[Objective] Identify every line in the data below that contains the word "frosted", and copy each of those lines out in full.

##### Records for the task #####

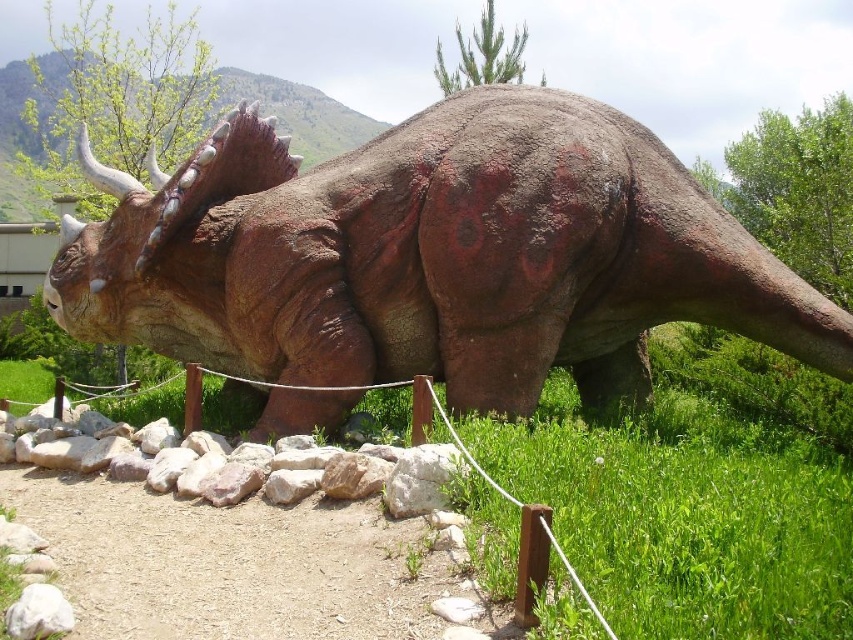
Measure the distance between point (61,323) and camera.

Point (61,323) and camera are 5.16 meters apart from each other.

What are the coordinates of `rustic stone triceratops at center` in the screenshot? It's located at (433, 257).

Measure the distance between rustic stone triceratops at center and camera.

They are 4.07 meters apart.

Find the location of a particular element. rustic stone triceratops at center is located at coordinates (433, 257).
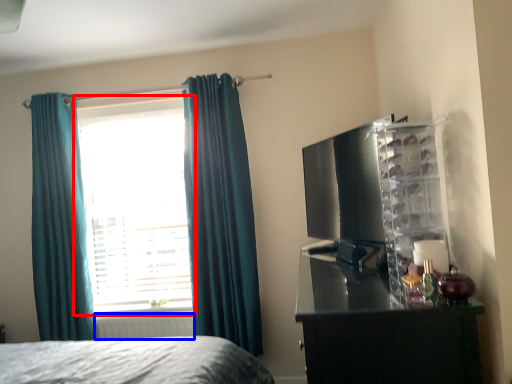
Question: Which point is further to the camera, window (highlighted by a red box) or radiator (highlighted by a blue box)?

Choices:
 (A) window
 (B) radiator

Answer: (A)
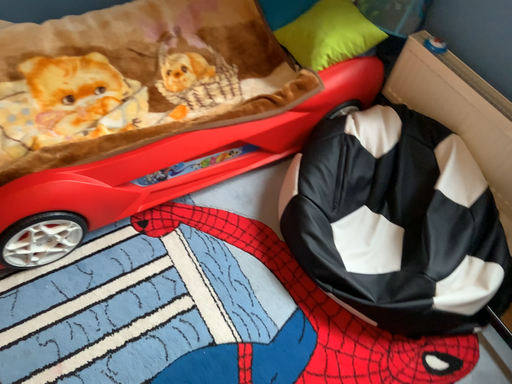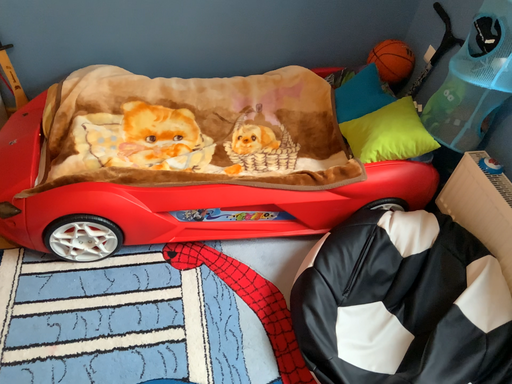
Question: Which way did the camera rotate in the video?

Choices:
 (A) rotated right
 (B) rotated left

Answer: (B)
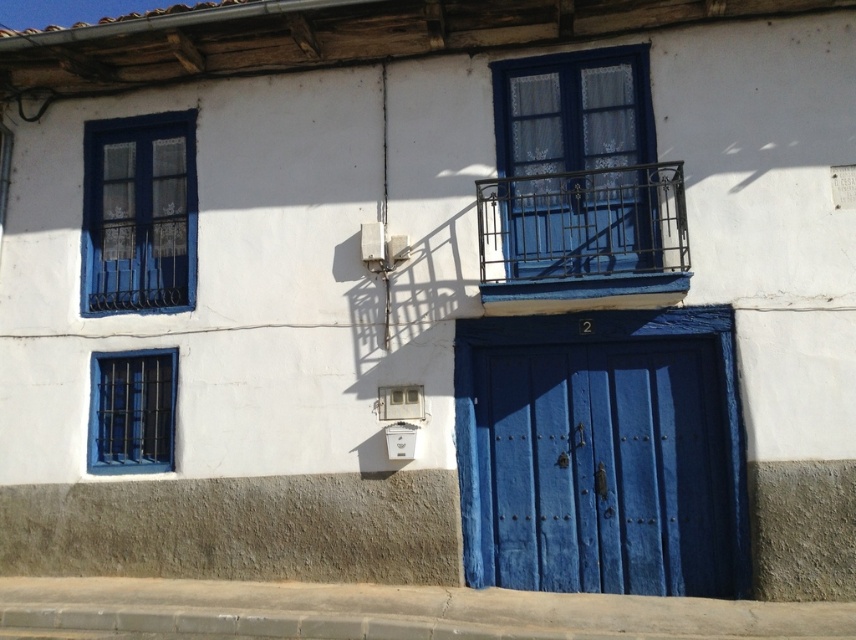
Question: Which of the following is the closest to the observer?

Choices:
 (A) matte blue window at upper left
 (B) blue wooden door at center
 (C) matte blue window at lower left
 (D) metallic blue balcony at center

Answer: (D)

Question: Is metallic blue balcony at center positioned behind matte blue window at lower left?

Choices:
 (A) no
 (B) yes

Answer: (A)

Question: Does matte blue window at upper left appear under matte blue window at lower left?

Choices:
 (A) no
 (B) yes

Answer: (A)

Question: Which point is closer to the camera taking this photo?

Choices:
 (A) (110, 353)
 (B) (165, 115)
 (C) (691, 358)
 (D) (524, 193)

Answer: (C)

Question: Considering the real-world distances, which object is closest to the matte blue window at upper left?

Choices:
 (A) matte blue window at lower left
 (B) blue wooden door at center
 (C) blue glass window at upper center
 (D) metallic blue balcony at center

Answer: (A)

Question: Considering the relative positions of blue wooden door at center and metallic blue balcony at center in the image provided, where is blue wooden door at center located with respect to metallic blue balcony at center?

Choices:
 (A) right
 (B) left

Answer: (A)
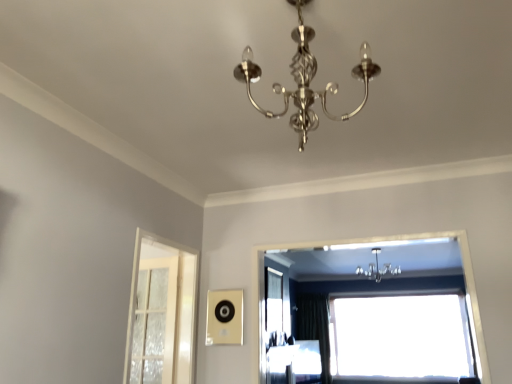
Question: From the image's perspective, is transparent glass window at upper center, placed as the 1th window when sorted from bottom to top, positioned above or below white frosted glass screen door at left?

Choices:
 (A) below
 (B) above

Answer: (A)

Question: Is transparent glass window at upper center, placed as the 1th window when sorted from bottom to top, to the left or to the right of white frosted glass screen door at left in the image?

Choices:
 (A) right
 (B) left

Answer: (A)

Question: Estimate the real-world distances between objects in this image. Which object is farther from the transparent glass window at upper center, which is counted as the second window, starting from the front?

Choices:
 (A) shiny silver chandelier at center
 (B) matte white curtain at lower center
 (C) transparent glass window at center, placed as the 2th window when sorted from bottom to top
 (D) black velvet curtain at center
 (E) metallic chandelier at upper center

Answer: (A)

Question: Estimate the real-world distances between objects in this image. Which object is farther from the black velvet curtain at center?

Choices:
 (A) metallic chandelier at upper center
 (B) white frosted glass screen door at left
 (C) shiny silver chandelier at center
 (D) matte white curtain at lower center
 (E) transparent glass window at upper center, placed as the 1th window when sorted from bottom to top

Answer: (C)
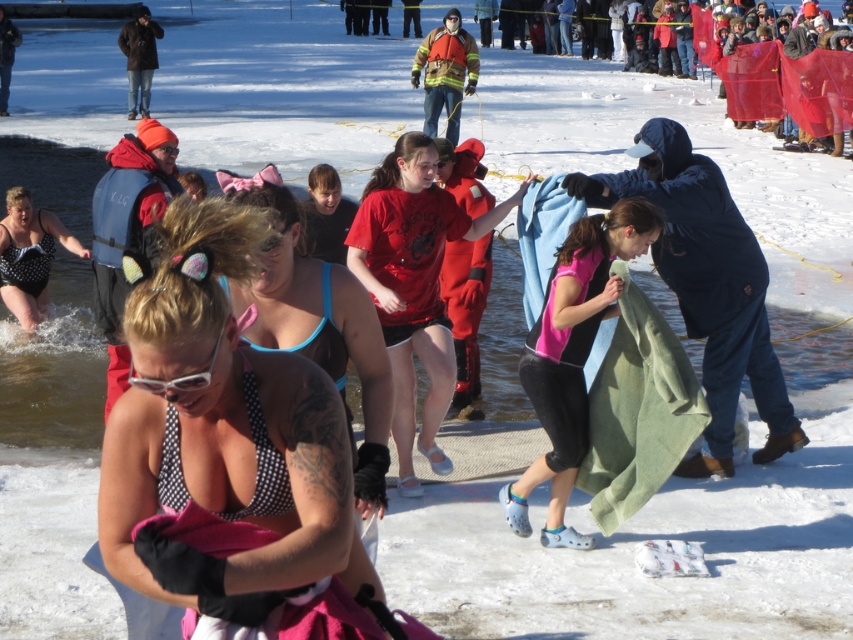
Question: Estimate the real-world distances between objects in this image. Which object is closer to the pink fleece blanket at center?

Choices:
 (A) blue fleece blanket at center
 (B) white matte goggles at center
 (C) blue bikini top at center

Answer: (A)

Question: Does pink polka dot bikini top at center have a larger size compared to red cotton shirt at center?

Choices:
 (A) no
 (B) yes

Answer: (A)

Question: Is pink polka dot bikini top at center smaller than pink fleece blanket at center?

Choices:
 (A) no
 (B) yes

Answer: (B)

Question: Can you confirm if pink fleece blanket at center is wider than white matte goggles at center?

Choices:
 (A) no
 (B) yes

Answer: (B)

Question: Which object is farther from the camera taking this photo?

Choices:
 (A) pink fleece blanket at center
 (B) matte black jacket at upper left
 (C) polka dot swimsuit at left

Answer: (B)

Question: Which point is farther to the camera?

#####

[Answer to this exercise]
Question: From the image's perspective, is transparent glass window at upper center, placed as the 1th window when sorted from bottom to top, positioned above or below white frosted glass screen door at left?
Question: Is transparent glass window at upper center, placed as the 1th window when sorted from bottom to top, to the left or to the right of white frosted glass screen door at left in the image?
 (B) white frosted glass screen door at left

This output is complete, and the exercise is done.